Exercise objective:
Only the lines holding the word "MATRIX" are wanted; copy each of them from the listing.

Data excerpts:
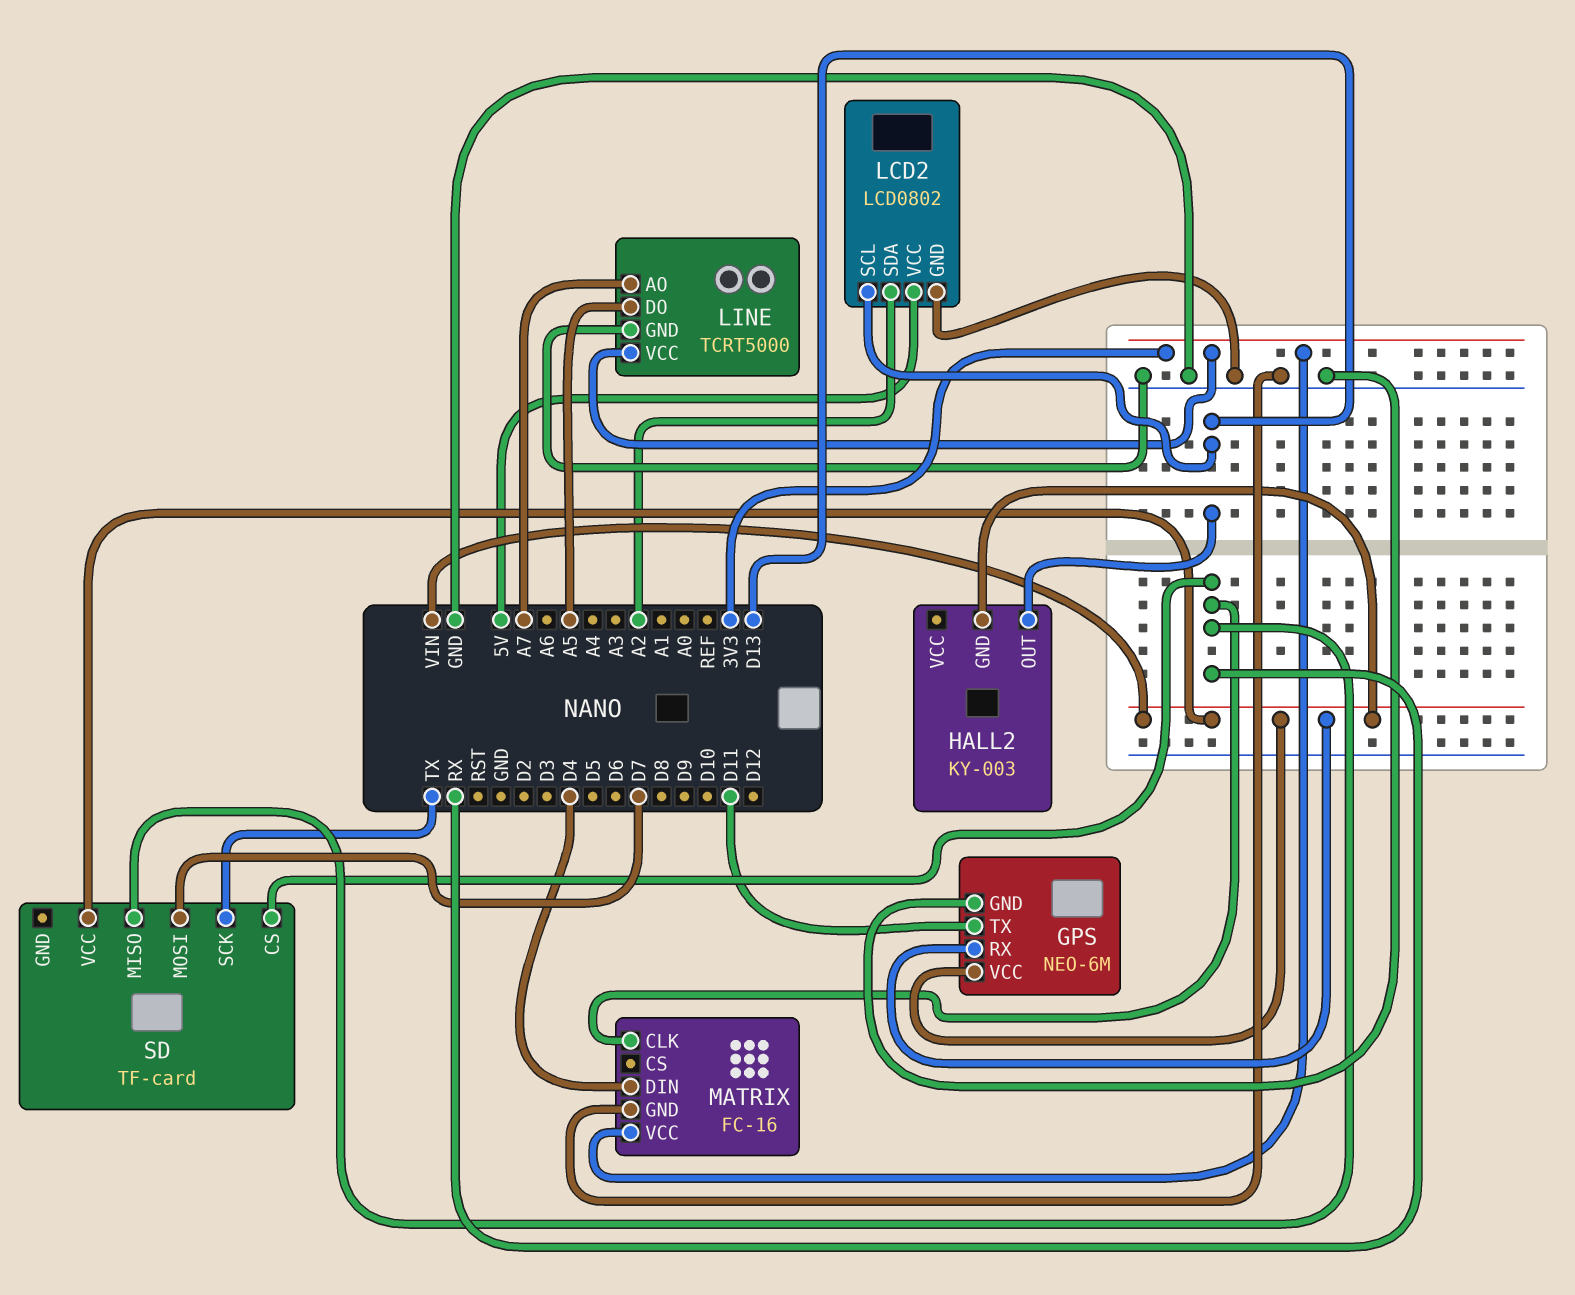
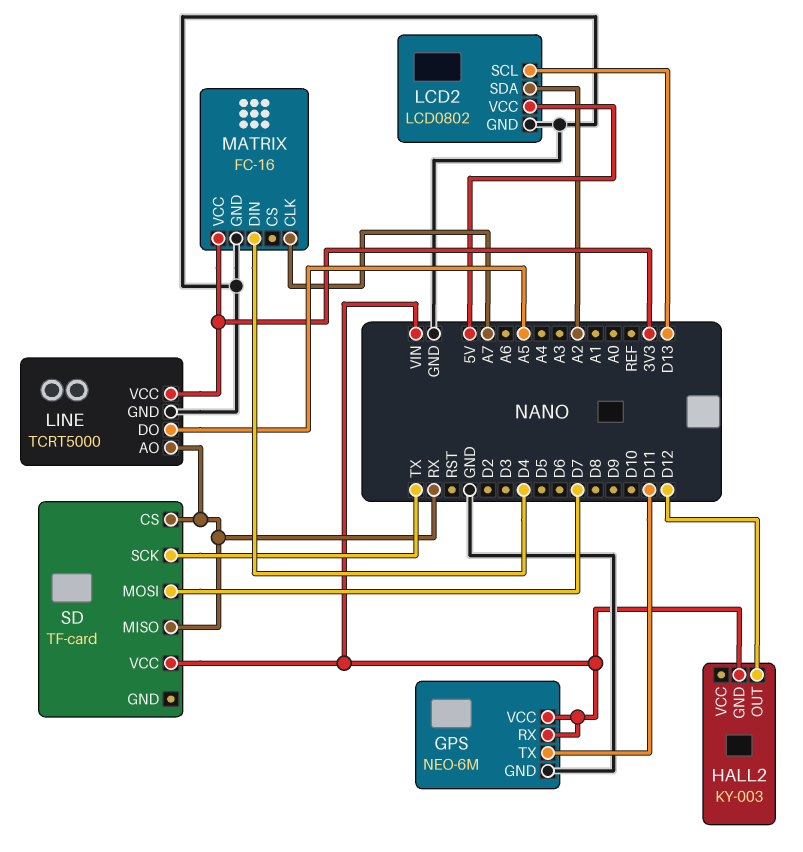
HALL2 pin OUT: D13 -> D12
LINE pin AO: A7 -> RX
MATRIX pin CLK: RX -> A7

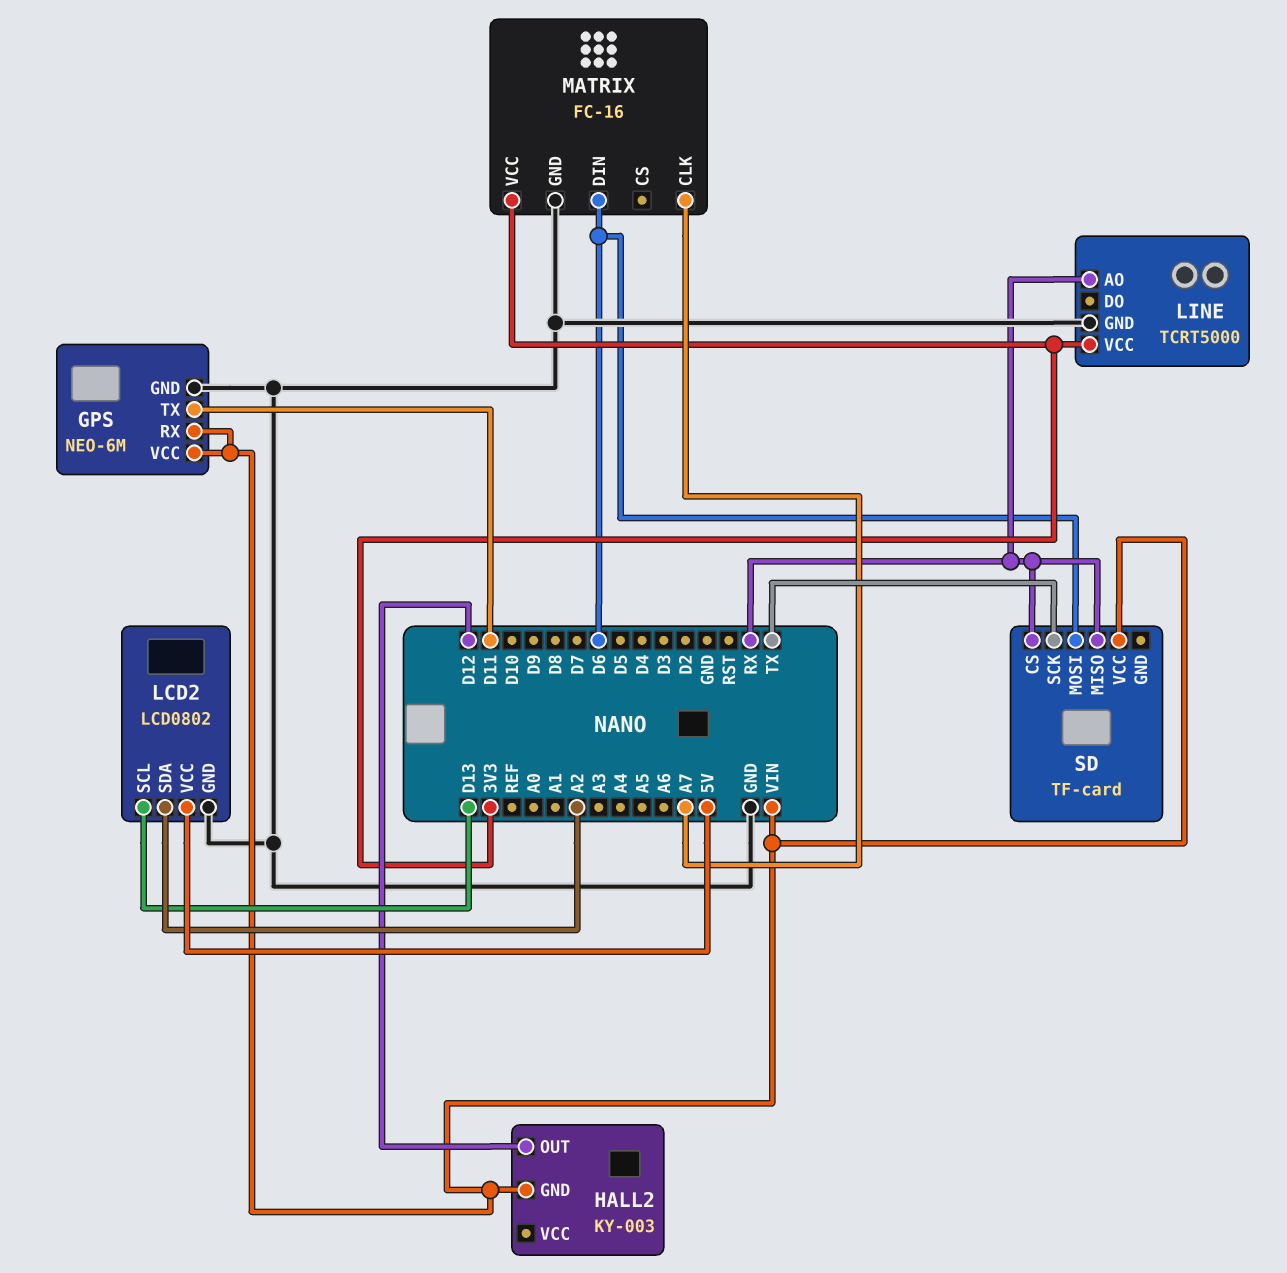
LINE pin DO: A5 -> none
MATRIX pin DIN: D4 -> D6
SD pin MOSI: D7 -> D6

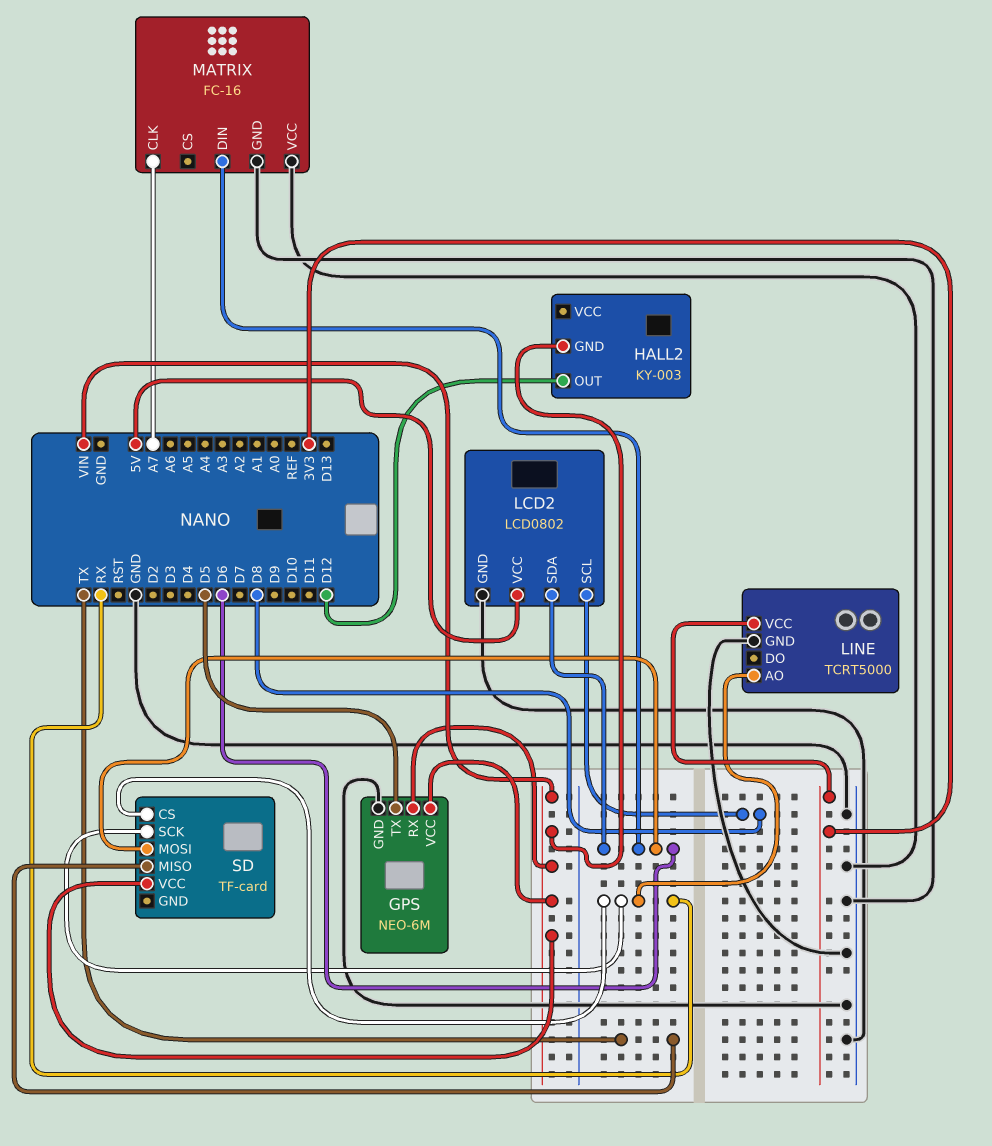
GPS pin TX: D11 -> D5
LCD2 pin SCL: D13 -> D8
LCD2 pin SDA: A2 -> D6
MATRIX pin VCC: 3V3 -> GND
SD pin MISO: RX -> TX
SD pin SCK: TX -> RX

The completed task:
MATRIX pin CLK: RX -> A7
MATRIX pin DIN: D4 -> D6
MATRIX pin VCC: 3V3 -> GND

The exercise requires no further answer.